- What you should do
A full, word-for-word copy of the listing below is needed; leave the images out of it.

- The data
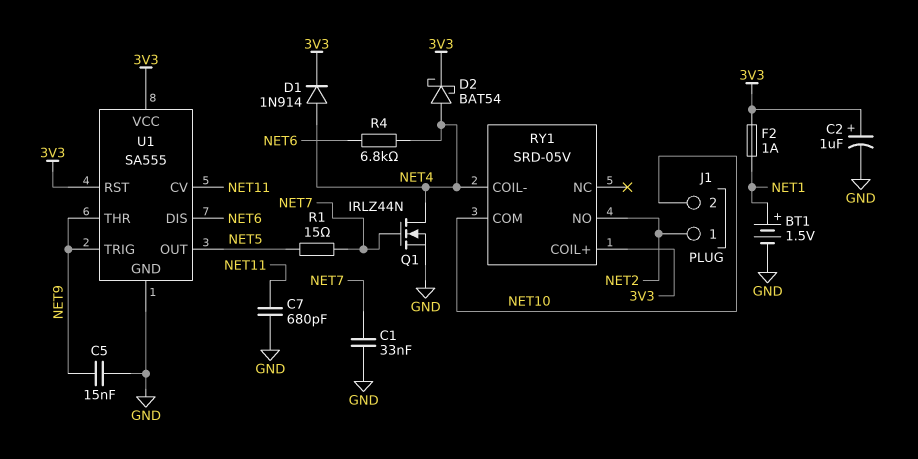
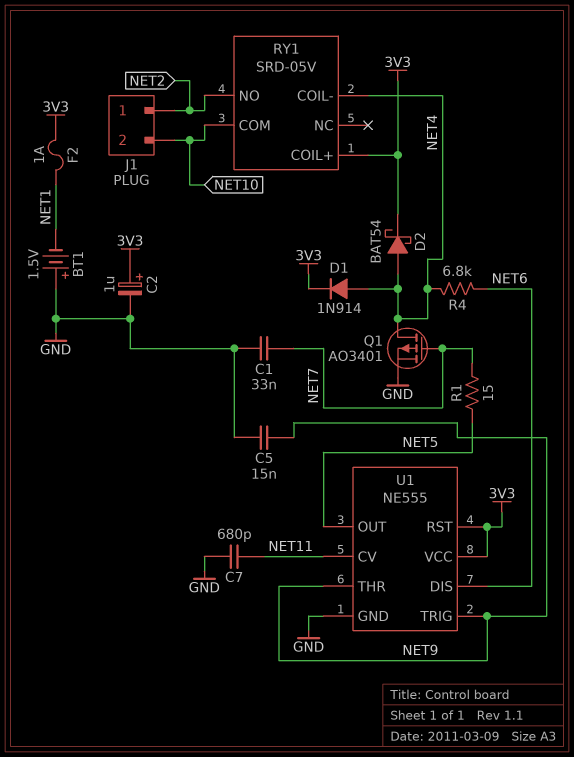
BT1: 1.5V (plus NET1, minus GND) -> 1.5V (plus GND, minus NET1)
Q1: NMOS IRLZ44N (G NET7, D NET4, S GND) -> PMOS AO3401 (G NET7, D NET4, S GND)
U1: SA555 -> NE555

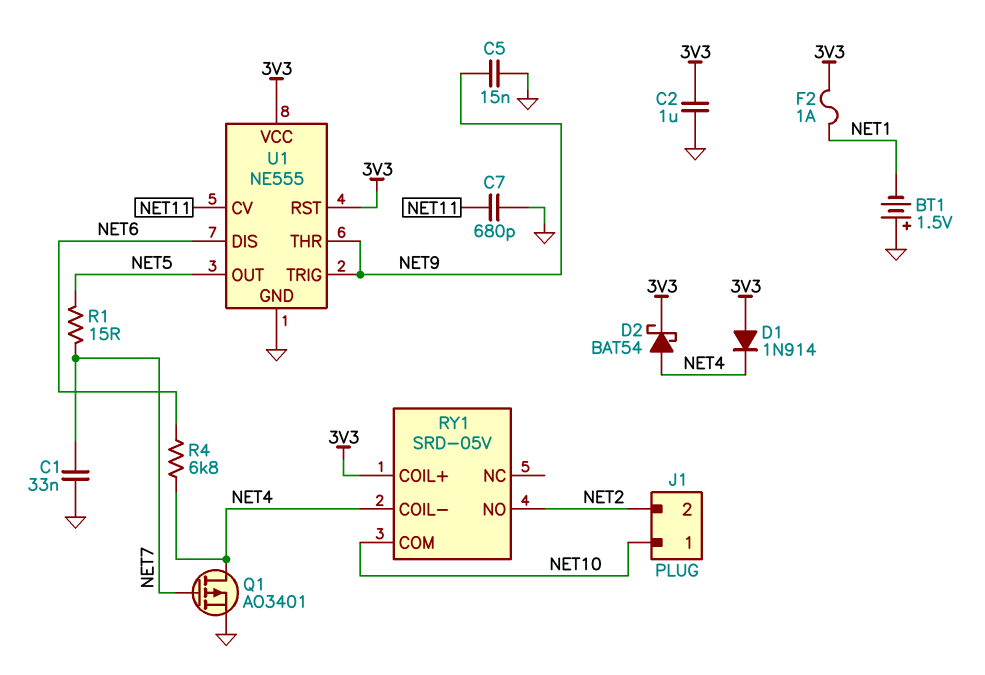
C2: 1uF (plus 3V3, minus GND) -> 1uF (3V3, GND)
D1: diode 1N914 (A NET4, K 3V3) -> diode 1N914 (A 3V3, K NET4)
J1 pin 1: NET2 -> NET10
J1 pin 2: NET10 -> NET2

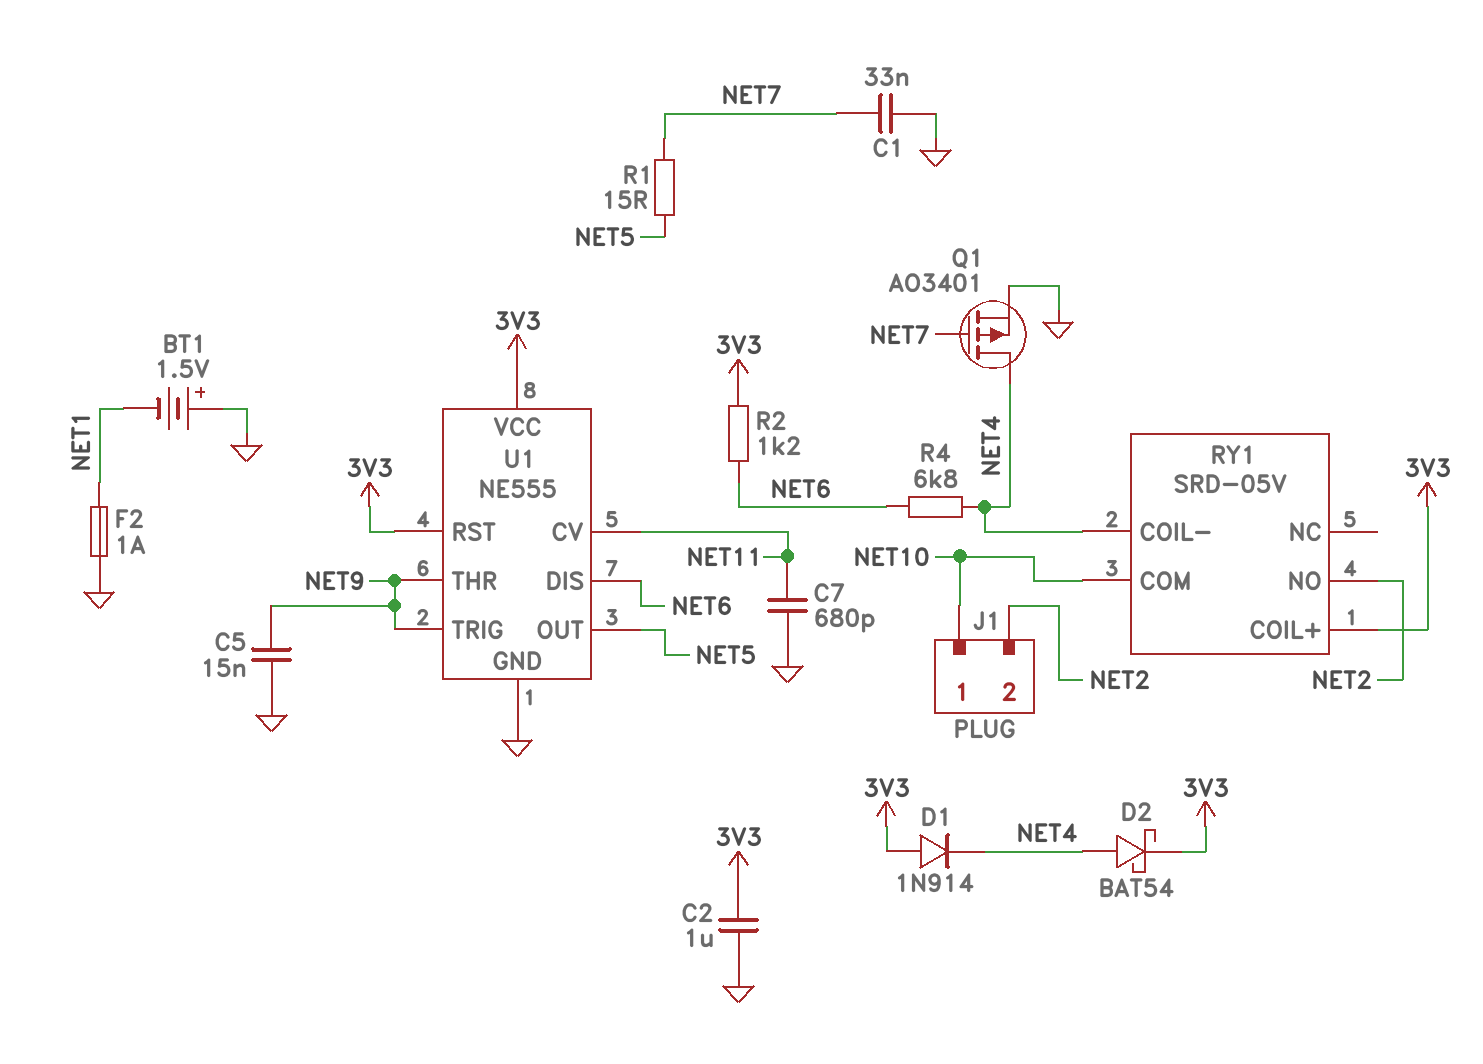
F2: 1A (3V3, NET1) -> 1A (GND, NET1)
R2: none -> 1.2k (3V3, NET6)

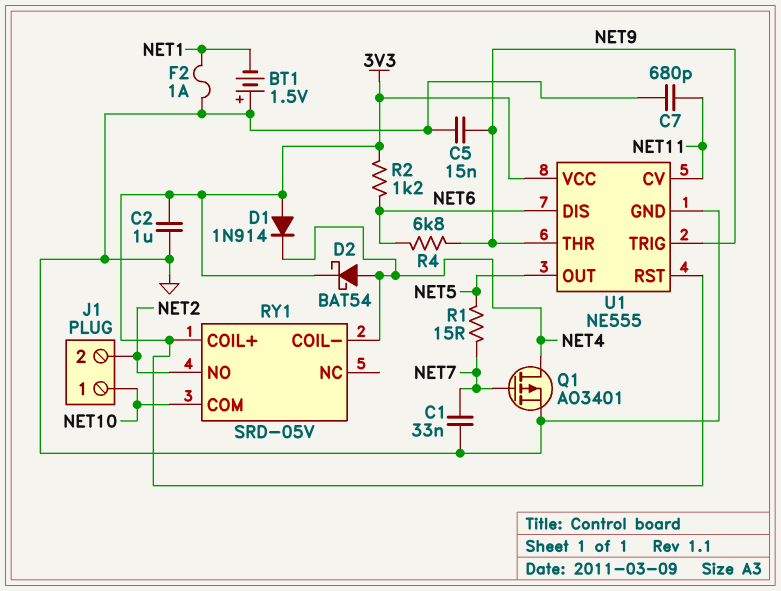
R4: 6.8k (NET4, NET6) -> 6.8k (NET6, NET9)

- Result for this exercise
BT1: 1.5V (plus NET1, minus GND) -> 1.5V (plus GND, minus NET1)
Q1: NMOS IRLZ44N (G NET7, D NET4, S GND) -> PMOS AO3401 (G NET7, D NET4, S GND)
U1: SA555 -> NE555

C2: 1uF (plus 3V3, minus GND) -> 1uF (3V3, GND)
D1: diode 1N914 (A NET4, K 3V3) -> diode 1N914 (A 3V3, K NET4)
J1 pin 1: NET2 -> NET10
J1 pin 2: NET10 -> NET2

F2: 1A (3V3, NET1) -> 1A (GND, NET1)
R2: none -> 1.2k (3V3, NET6)

R4: 6.8k (NET4, NET6) -> 6.8k (NET6, NET9)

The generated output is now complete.